TASK PROMPT -
Please find the line that holds "(565, 586) = (512, 628): blue" below and reproduce it, along with every line after it through the end, exactly and without pictures.
--------
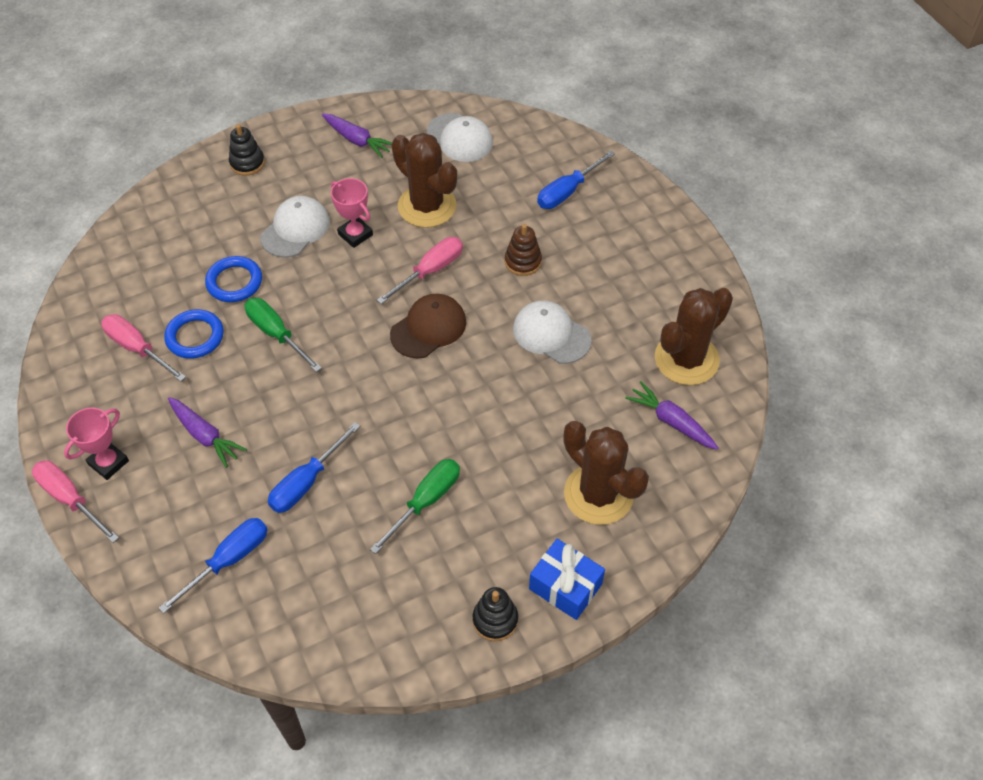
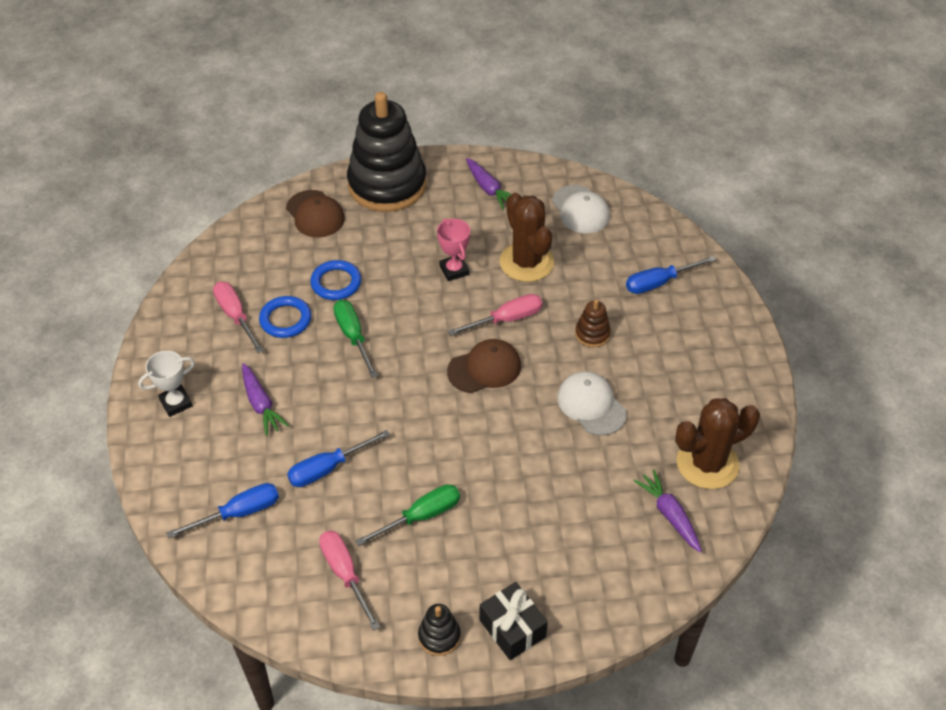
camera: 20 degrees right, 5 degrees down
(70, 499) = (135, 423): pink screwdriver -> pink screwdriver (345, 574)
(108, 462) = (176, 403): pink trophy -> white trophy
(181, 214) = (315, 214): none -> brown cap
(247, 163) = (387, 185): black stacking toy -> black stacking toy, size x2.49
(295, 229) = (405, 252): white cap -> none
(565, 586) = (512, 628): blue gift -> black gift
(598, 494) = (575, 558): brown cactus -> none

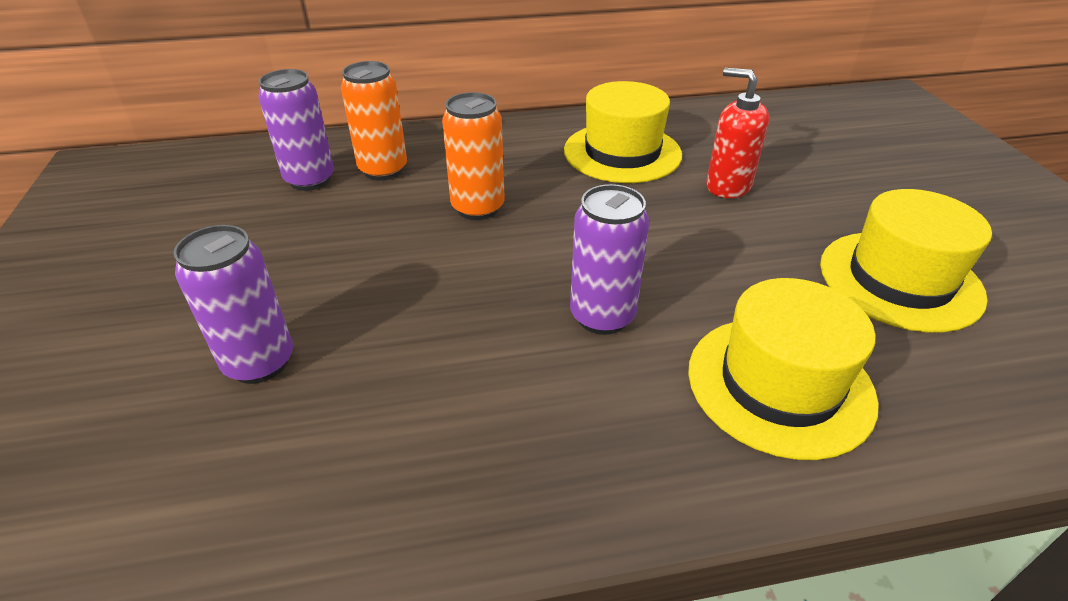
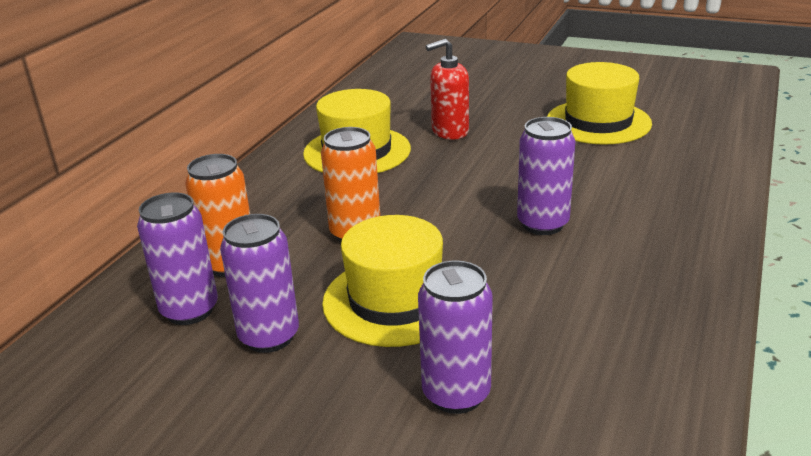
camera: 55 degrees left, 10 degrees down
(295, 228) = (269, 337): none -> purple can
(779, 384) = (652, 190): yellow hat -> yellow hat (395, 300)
--------
SOLUTION -
(565, 586) = (512, 628): blue gift -> black gift
(598, 494) = (575, 558): brown cactus -> none

camera: 55 degrees left, 10 degrees down
(295, 228) = (269, 337): none -> purple can
(779, 384) = (652, 190): yellow hat -> yellow hat (395, 300)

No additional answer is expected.